* _What this task involves_
From the records below, copy each line in which the string "purple" occurs.

Records from a data collection
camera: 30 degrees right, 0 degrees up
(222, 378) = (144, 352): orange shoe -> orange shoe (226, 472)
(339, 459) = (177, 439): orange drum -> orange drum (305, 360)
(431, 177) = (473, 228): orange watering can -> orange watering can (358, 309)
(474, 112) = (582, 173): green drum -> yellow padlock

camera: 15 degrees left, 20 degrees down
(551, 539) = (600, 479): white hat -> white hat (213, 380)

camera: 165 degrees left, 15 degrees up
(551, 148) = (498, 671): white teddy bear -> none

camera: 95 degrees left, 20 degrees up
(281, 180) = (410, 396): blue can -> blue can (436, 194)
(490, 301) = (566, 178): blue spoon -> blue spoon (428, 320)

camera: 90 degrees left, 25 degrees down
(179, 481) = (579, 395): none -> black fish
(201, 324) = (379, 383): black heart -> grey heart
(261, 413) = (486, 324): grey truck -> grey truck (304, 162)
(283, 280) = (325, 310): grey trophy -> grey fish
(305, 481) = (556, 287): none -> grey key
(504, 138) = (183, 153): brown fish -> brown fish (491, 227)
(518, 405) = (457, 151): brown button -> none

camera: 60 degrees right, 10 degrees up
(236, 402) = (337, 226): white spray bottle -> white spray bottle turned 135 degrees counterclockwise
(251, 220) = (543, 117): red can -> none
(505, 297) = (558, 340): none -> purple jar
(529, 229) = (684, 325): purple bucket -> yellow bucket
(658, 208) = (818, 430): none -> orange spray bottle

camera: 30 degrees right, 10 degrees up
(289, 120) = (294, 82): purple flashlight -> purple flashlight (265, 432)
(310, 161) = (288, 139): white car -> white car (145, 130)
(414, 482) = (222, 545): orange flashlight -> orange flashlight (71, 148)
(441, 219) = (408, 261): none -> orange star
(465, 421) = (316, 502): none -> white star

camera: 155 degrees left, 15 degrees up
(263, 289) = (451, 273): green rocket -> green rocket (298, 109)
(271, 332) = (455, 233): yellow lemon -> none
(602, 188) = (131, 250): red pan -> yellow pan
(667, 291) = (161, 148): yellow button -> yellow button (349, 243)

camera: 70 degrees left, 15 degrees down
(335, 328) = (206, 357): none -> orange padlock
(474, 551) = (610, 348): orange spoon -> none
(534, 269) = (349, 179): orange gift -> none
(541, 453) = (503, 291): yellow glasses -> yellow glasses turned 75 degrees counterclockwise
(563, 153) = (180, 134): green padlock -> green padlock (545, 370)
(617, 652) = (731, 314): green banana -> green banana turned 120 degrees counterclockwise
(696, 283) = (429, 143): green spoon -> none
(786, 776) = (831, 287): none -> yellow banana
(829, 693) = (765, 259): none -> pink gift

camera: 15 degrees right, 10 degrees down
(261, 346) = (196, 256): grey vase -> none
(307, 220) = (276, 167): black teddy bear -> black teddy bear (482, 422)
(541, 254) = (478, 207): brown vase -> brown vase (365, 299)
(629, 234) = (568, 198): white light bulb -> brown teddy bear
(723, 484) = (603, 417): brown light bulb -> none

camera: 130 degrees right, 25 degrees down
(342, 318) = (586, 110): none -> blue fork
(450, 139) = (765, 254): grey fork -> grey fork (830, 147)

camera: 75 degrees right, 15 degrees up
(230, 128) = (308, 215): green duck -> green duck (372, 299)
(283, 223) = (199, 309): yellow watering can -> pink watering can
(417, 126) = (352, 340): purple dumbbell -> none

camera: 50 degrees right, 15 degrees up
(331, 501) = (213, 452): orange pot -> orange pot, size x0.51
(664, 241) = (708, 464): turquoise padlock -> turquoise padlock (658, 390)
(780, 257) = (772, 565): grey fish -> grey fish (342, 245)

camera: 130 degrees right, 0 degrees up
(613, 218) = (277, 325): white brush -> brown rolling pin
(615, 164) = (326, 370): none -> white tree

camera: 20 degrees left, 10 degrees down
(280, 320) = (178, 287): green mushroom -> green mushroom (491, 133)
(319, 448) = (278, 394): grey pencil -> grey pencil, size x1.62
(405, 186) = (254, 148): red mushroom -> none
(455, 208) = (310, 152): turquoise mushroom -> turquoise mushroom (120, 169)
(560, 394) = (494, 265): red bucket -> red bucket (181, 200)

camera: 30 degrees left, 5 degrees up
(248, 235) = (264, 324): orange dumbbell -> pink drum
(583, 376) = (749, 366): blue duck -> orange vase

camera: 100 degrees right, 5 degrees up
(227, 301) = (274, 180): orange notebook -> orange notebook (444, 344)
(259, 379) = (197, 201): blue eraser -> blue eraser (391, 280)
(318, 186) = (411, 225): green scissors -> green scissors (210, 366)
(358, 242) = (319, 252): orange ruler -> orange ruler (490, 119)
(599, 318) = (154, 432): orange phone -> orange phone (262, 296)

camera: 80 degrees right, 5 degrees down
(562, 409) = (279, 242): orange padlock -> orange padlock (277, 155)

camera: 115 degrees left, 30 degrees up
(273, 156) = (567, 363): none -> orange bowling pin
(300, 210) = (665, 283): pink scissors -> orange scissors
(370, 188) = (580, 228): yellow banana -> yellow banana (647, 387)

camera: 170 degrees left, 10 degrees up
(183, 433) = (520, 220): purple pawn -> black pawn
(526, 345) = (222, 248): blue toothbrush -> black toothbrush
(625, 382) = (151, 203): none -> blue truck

* _Written response_
(505, 297) = (558, 340): none -> purple jar
(529, 229) = (684, 325): purple bucket -> yellow bucket
(289, 120) = (294, 82): purple flashlight -> purple flashlight (265, 432)
(417, 126) = (352, 340): purple dumbbell -> none
(183, 433) = (520, 220): purple pawn -> black pawn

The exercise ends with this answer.